(DATA UNDER STUDY)

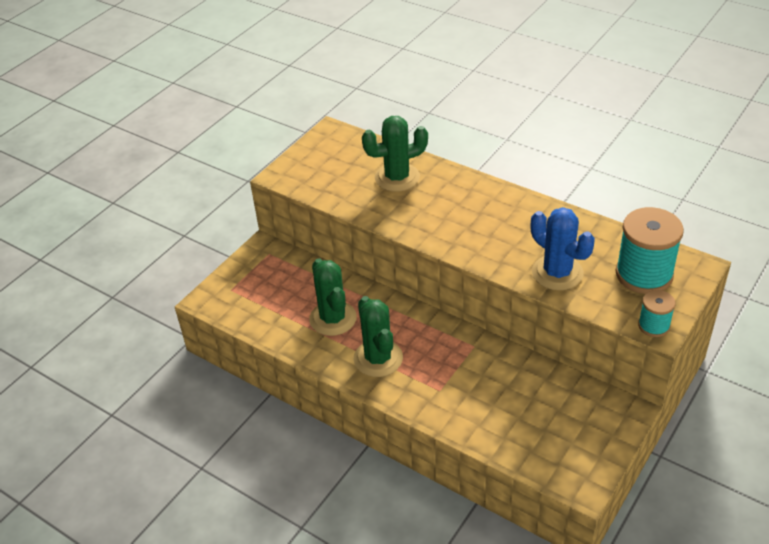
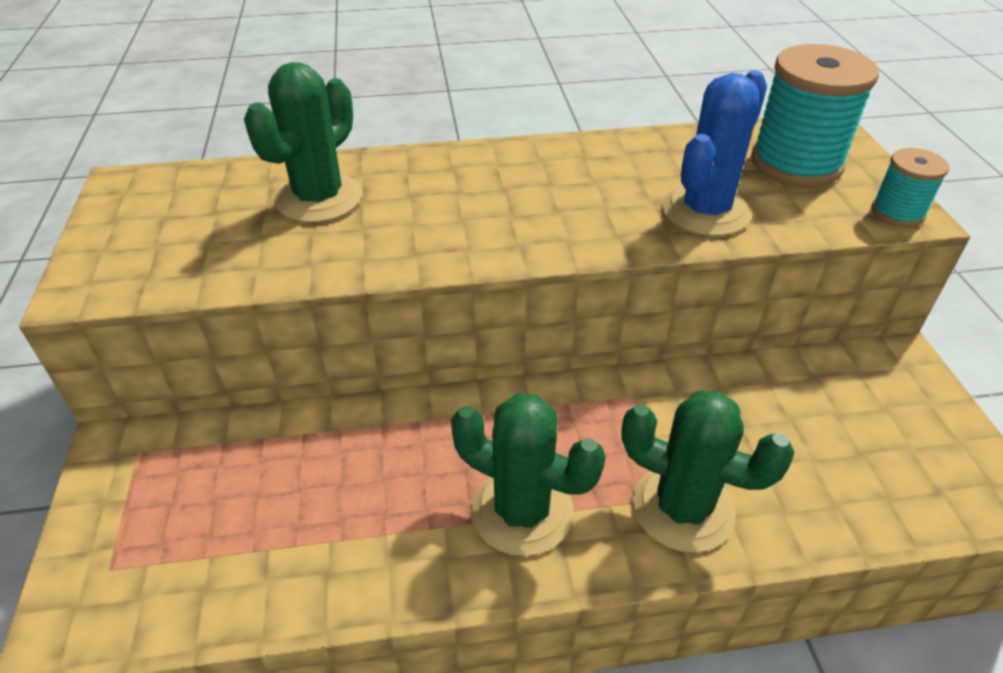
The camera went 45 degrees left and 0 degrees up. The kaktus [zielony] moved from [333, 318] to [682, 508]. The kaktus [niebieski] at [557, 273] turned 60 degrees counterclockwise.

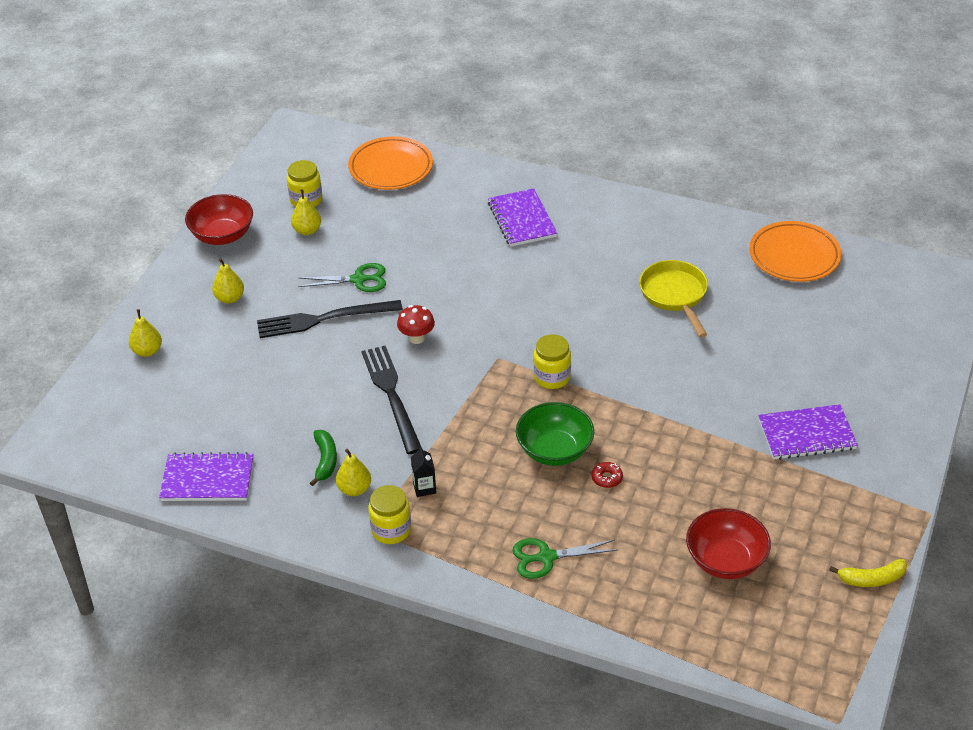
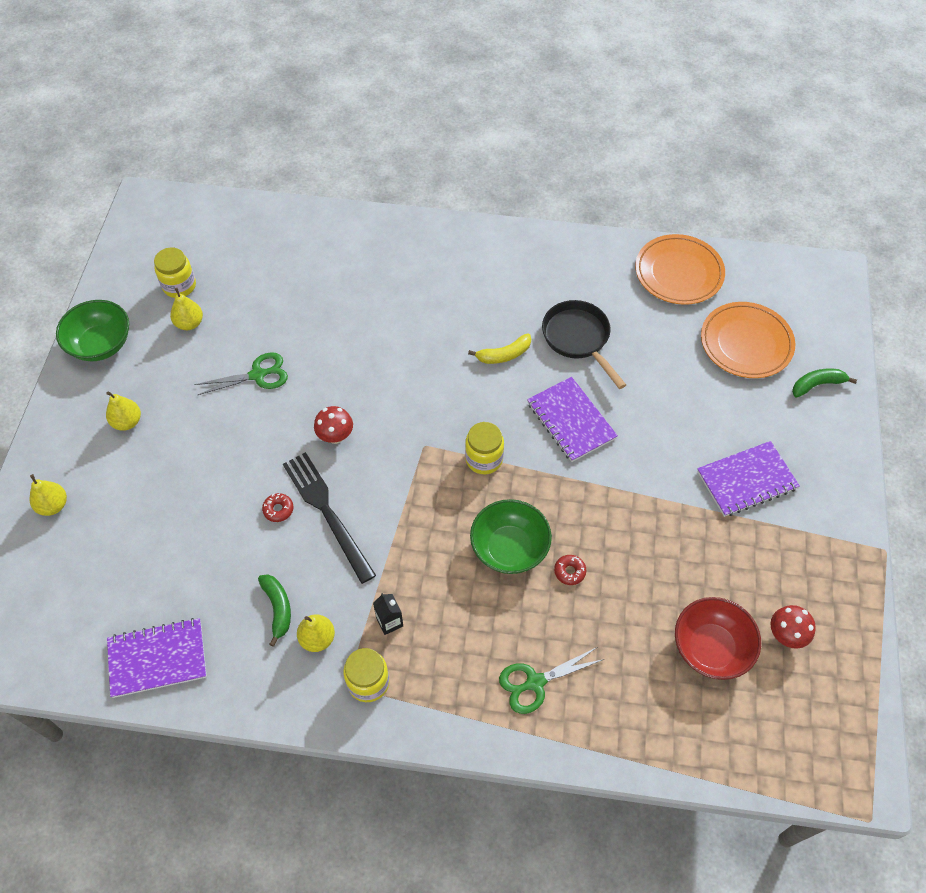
The camera went 15 degrees left and 15 degrees up. The widelec [czarny] at [324, 319] disappeared. The donut [czerwony] at [278, 509] appeared. The grzyb [czerwony] at [786, 635] appeared. The banan [zielony] at [817, 385] appeared. The talerz [pomarańczowy] moved from [391, 167] to [746, 343]. The zeszyt [fioletowy] moved from [522, 219] to [571, 420]. The banan [żółty] moved from [871, 579] to [504, 355]. The miska [czerwony] at [222, 235] became the miska [zielony] at [101, 344]. The patelnia [żółty] at [675, 295] became the patelnia [czarny] at [578, 339].

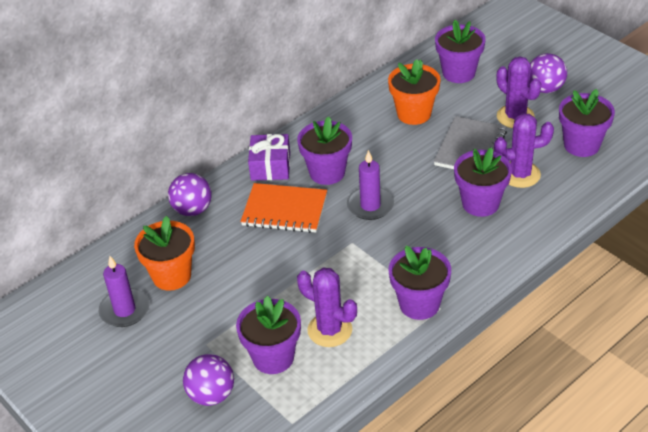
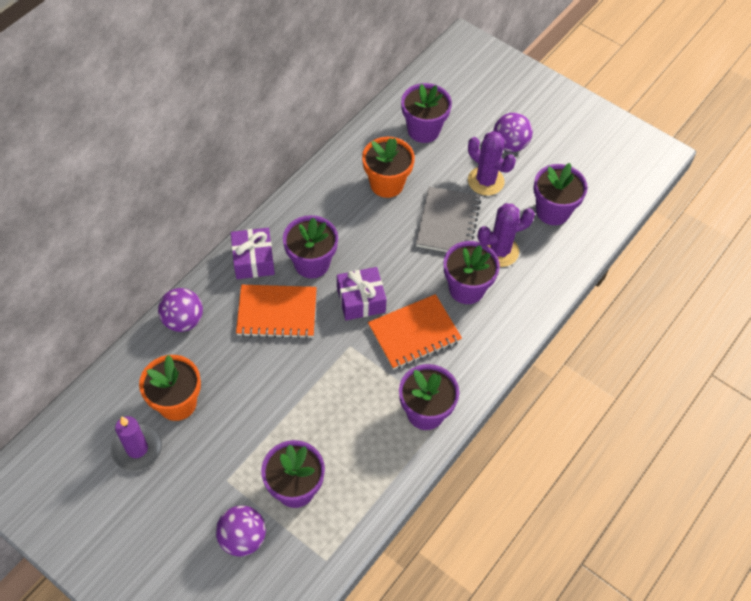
The camera went 15 degrees left and 15 degrees up. The kaktus [fioletowy] at [330, 330] disappeared. The zeszyt [pomarańczowy] at [414, 333] appeared. The świeca [fioletowy] at [370, 205] was replaced by the prezent [fioletowy] at [361, 300].

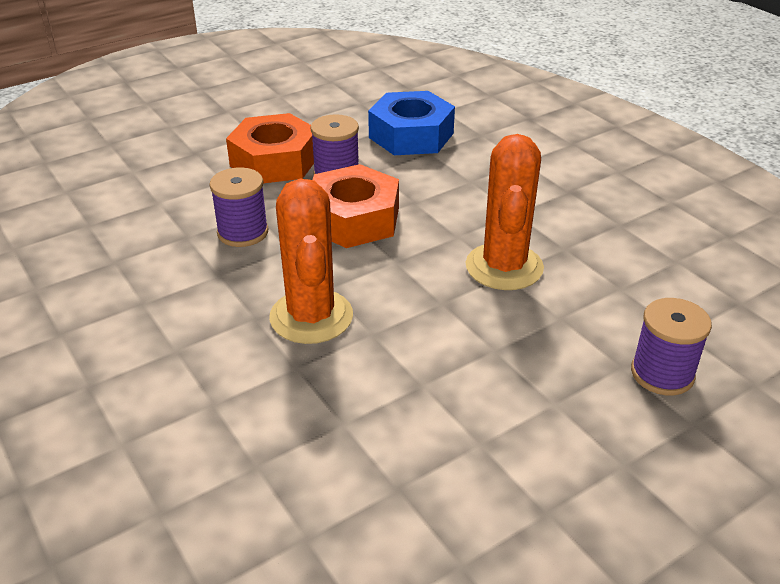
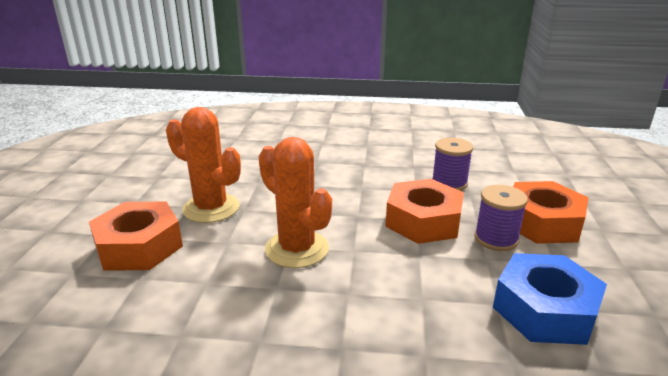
The camera went 130 degrees right and 10 degrees down. The kaktus [pomarańczowy] moved from [311, 317] to [211, 208]. The szpulka [fioletowy] at [662, 374] was replaced by the nakrętka [pomarańczowy] at [139, 246].

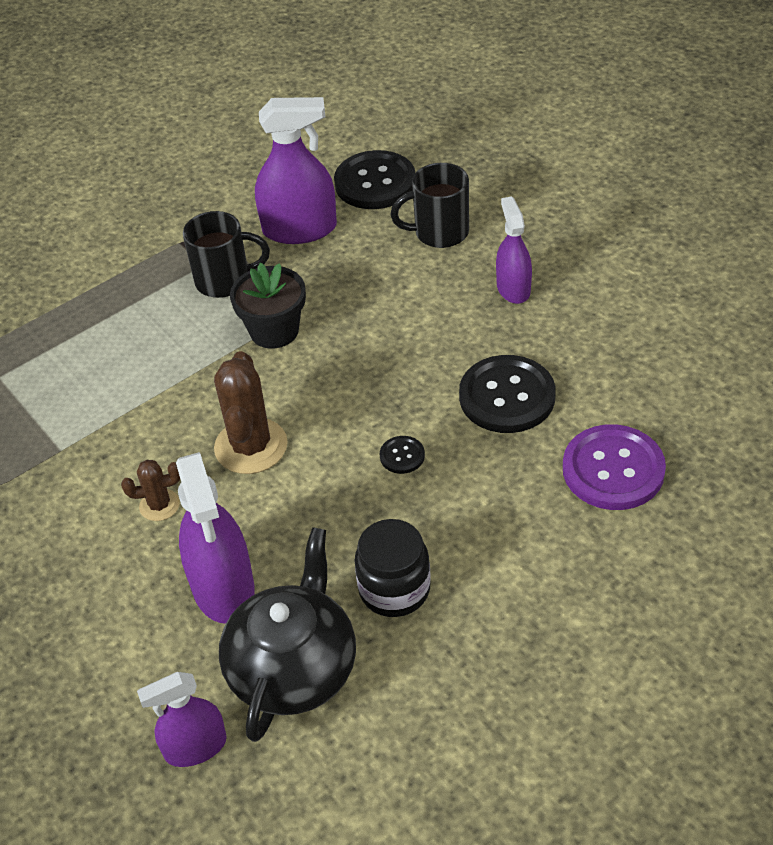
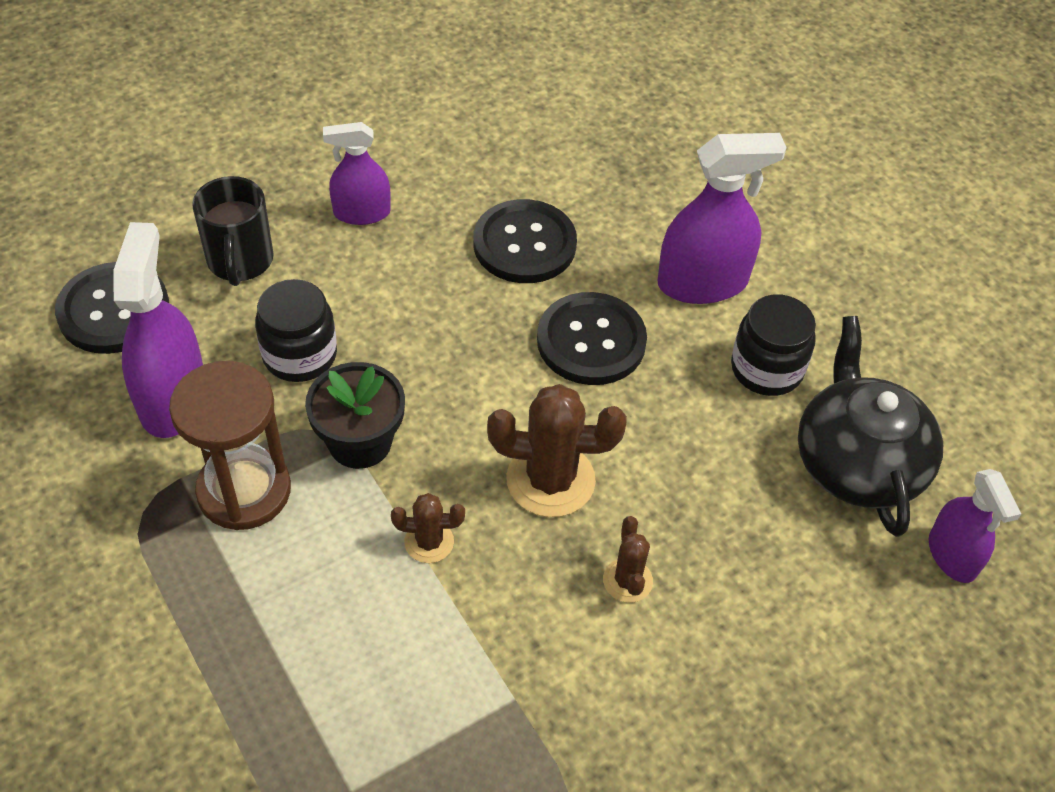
The camera went 90 degrees left and 5 degrees up. The guzik [fioletowy] at [613, 470] disappeared. The słoik [czarny] at [300, 355] appeared. The kaktus [brązowy] at [429, 542] appeared. The spryskiwacz [fioletowy] moved from [223, 587] to [702, 283]. The kubek [czarny] at [225, 280] was replaced by the klepsydra [brązowy] at [244, 491]. The imbryk [czarny] at [293, 667] turned 60 degrees clockwise. The guzik [czarny] at [402, 456] changed to 2.19 times the size.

(End DATA UNDER STUDY)

_TASK DIRECTIONS_. The entries must be repeated exactly. Leave the images out.

_ANSWER TO THE EXERCISE_.
The camera went 45 degrees left and 0 degrees up. The kaktus [zielony] moved from [333, 318] to [682, 508]. The kaktus [niebieski] at [557, 273] turned 60 degrees counterclockwise.

The camera went 15 degrees left and 15 degrees up. The widelec [czarny] at [324, 319] disappeared. The donut [czerwony] at [278, 509] appeared. The grzyb [czerwony] at [786, 635] appeared. The banan [zielony] at [817, 385] appeared. The talerz [pomarańczowy] moved from [391, 167] to [746, 343]. The zeszyt [fioletowy] moved from [522, 219] to [571, 420]. The banan [żółty] moved from [871, 579] to [504, 355]. The miska [czerwony] at [222, 235] became the miska [zielony] at [101, 344]. The patelnia [żółty] at [675, 295] became the patelnia [czarny] at [578, 339].

The camera went 15 degrees left and 15 degrees up. The kaktus [fioletowy] at [330, 330] disappeared. The zeszyt [pomarańczowy] at [414, 333] appeared. The świeca [fioletowy] at [370, 205] was replaced by the prezent [fioletowy] at [361, 300].

The camera went 130 degrees right and 10 degrees down. The kaktus [pomarańczowy] moved from [311, 317] to [211, 208]. The szpulka [fioletowy] at [662, 374] was replaced by the nakrętka [pomarańczowy] at [139, 246].

The camera went 90 degrees left and 5 degrees up. The guzik [fioletowy] at [613, 470] disappeared. The słoik [czarny] at [300, 355] appeared. The kaktus [brązowy] at [429, 542] appeared. The spryskiwacz [fioletowy] moved from [223, 587] to [702, 283]. The kubek [czarny] at [225, 280] was replaced by the klepsydra [brązowy] at [244, 491]. The imbryk [czarny] at [293, 667] turned 60 degrees clockwise. The guzik [czarny] at [402, 456] changed to 2.19 times the size.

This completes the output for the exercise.